- WORK REQUIRED: From the entries below, return every line that includes the word "white".

- ENTRIES SHOWN:
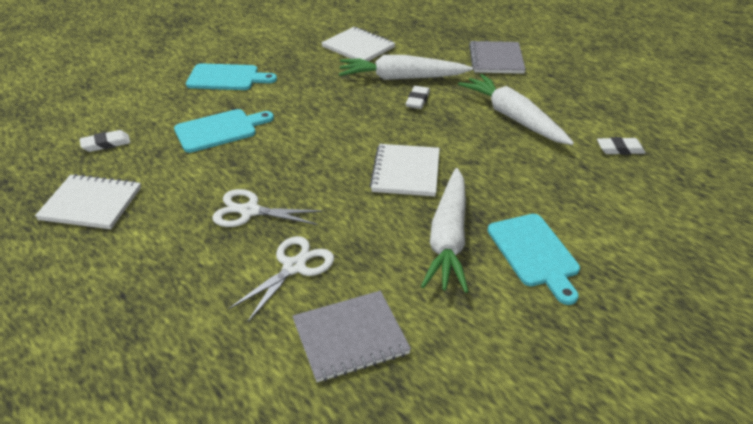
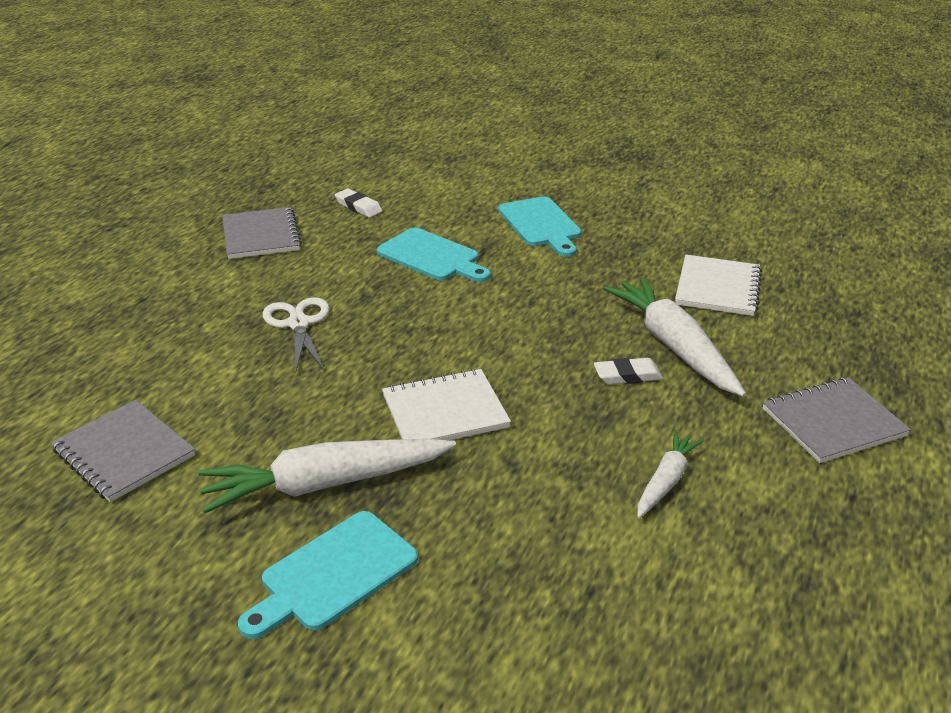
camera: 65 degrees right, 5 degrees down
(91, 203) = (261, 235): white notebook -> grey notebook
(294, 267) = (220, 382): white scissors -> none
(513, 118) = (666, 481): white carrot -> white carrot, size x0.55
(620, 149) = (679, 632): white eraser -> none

- PROBLEM SOLUTION:
(91, 203) = (261, 235): white notebook -> grey notebook
(294, 267) = (220, 382): white scissors -> none
(513, 118) = (666, 481): white carrot -> white carrot, size x0.55
(620, 149) = (679, 632): white eraser -> none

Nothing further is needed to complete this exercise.